* _HOW TO COMPLETE THIS TASK_:
Your job is to restate each entry word for word.

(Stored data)
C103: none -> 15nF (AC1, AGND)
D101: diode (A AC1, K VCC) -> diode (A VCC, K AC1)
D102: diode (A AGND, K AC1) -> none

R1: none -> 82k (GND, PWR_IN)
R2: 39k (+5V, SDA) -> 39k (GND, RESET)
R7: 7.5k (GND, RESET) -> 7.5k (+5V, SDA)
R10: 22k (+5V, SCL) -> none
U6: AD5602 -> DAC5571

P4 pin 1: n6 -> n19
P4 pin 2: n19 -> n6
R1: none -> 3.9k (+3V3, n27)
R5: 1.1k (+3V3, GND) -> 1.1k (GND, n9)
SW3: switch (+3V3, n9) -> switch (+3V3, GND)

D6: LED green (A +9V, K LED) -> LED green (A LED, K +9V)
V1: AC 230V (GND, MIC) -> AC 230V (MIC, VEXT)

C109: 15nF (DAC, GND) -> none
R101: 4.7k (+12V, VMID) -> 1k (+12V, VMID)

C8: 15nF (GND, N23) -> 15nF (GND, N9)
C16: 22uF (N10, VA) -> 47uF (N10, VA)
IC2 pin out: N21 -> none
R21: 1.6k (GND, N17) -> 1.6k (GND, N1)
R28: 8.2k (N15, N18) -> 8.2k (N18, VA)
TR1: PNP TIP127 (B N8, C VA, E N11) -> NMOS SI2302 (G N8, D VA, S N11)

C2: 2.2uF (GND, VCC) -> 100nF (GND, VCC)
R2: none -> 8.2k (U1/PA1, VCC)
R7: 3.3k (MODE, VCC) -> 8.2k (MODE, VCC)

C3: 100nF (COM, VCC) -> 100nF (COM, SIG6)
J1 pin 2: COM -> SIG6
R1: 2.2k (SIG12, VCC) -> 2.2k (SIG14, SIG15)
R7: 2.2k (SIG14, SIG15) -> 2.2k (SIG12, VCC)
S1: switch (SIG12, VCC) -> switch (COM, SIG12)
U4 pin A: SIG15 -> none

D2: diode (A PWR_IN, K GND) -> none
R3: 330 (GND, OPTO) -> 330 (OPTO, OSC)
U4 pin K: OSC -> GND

* _REPLY_:
C103: none -> 15nF (AC1, AGND)
D101: diode (A AC1, K VCC) -> diode (A VCC, K AC1)
D102: diode (A AGND, K AC1) -> none

R1: none -> 82k (GND, PWR_IN)
R2: 39k (+5V, SDA) -> 39k (GND, RESET)
R7: 7.5k (GND, RESET) -> 7.5k (+5V, SDA)
R10: 22k (+5V, SCL) -> none
U6: AD5602 -> DAC5571

P4 pin 1: n6 -> n19
P4 pin 2: n19 -> n6
R1: none -> 3.9k (+3V3, n27)
R5: 1.1k (+3V3, GND) -> 1.1k (GND, n9)
SW3: switch (+3V3, n9) -> switch (+3V3, GND)

D6: LED green (A +9V, K LED) -> LED green (A LED, K +9V)
V1: AC 230V (GND, MIC) -> AC 230V (MIC, VEXT)

C109: 15nF (DAC, GND) -> none
R101: 4.7k (+12V, VMID) -> 1k (+12V, VMID)

C8: 15nF (GND, N23) -> 15nF (GND, N9)
C16: 22uF (N10, VA) -> 47uF (N10, VA)
IC2 pin out: N21 -> none
R21: 1.6k (GND, N17) -> 1.6k (GND, N1)
R28: 8.2k (N15, N18) -> 8.2k (N18, VA)
TR1: PNP TIP127 (B N8, C VA, E N11) -> NMOS SI2302 (G N8, D VA, S N11)

C2: 2.2uF (GND, VCC) -> 100nF (GND, VCC)
R2: none -> 8.2k (U1/PA1, VCC)
R7: 3.3k (MODE, VCC) -> 8.2k (MODE, VCC)

C3: 100nF (COM, VCC) -> 100nF (COM, SIG6)
J1 pin 2: COM -> SIG6
R1: 2.2k (SIG12, VCC) -> 2.2k (SIG14, SIG15)
R7: 2.2k (SIG14, SIG15) -> 2.2k (SIG12, VCC)
S1: switch (SIG12, VCC) -> switch (COM, SIG12)
U4 pin A: SIG15 -> none

D2: diode (A PWR_IN, K GND) -> none
R3: 330 (GND, OPTO) -> 330 (OPTO, OSC)
U4 pin K: OSC -> GND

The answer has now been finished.